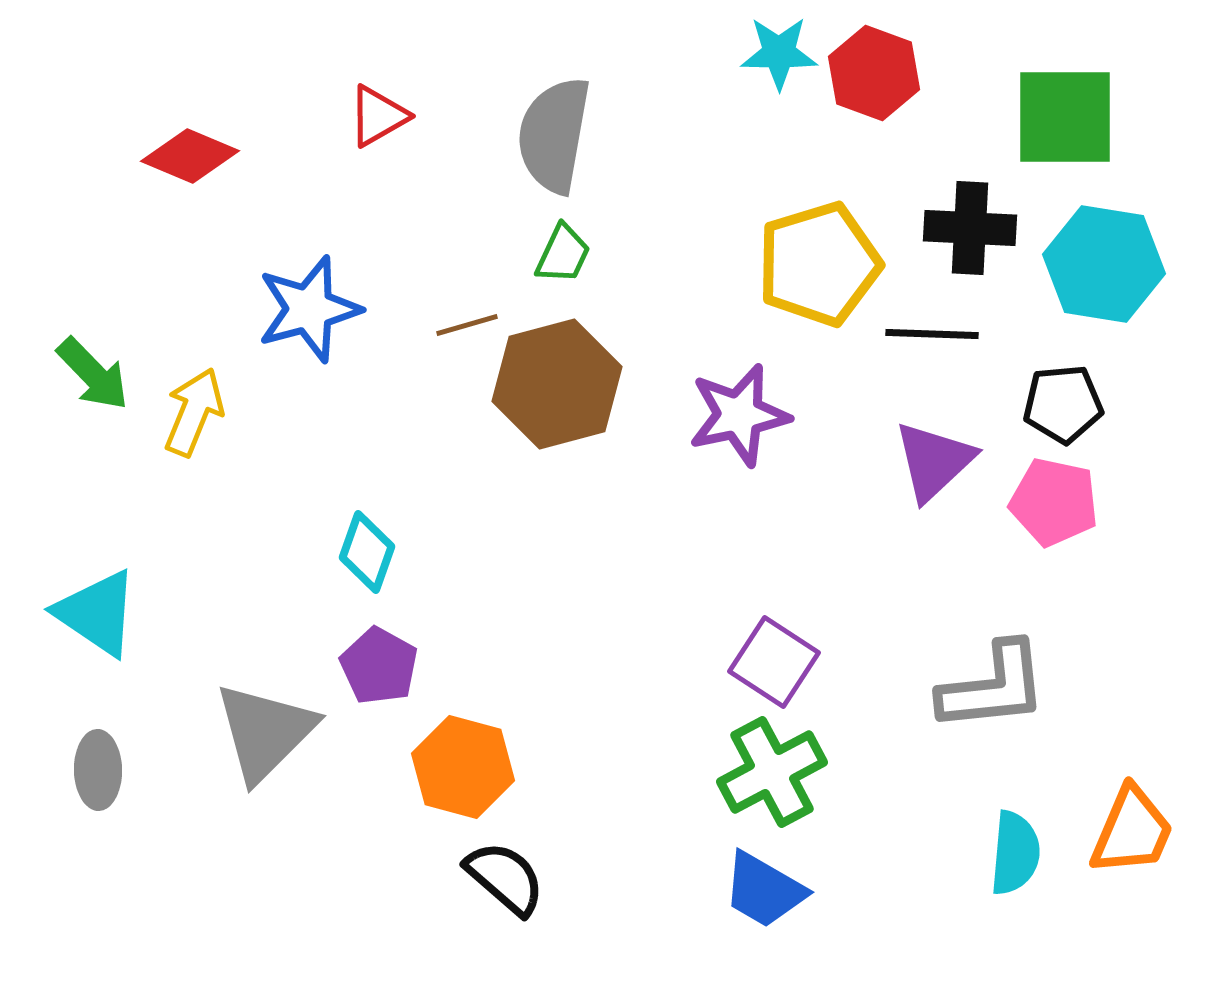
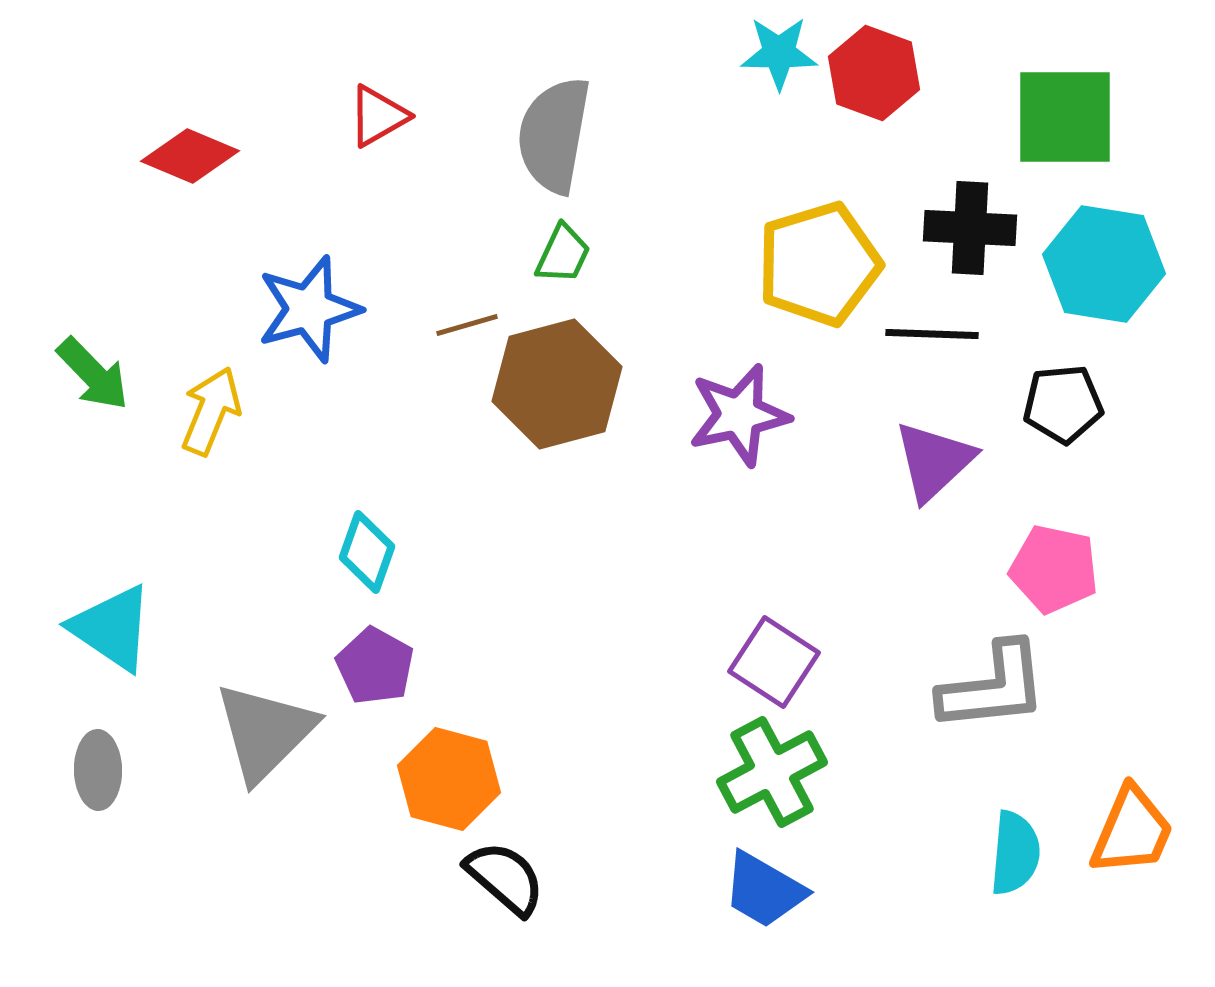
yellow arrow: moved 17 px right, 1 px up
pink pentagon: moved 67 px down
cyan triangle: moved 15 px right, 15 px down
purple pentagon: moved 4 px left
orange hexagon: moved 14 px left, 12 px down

--

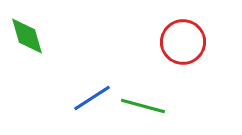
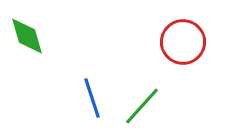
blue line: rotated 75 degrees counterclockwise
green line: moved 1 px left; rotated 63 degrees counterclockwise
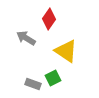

...

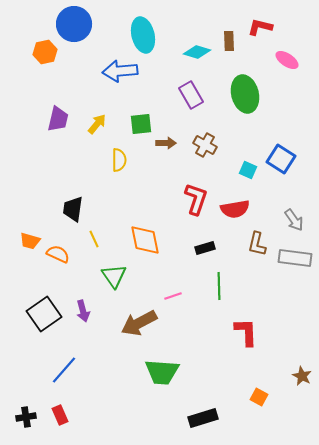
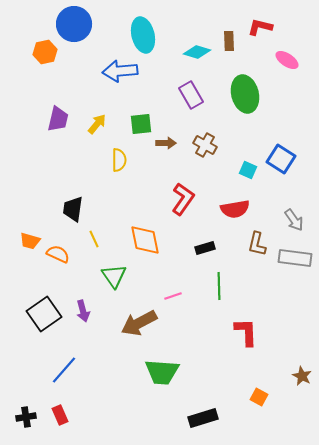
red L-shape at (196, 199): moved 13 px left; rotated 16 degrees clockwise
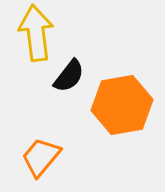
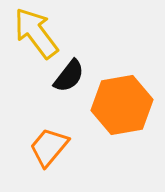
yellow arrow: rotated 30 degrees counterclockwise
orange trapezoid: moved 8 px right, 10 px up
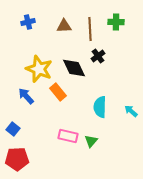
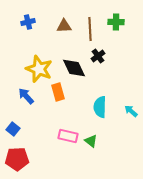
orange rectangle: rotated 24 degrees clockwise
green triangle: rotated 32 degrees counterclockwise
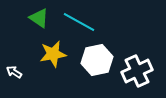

-- Exercise directions --
Having found the line with "orange trapezoid: moved 8 px right, 10 px up" and the line with "green triangle: rotated" in the material above, write out exactly those two and every line between, leaving the pictures out.

-- Finished exercise --
orange trapezoid: moved 8 px right, 10 px up
orange rectangle: rotated 24 degrees clockwise
green triangle: rotated 32 degrees counterclockwise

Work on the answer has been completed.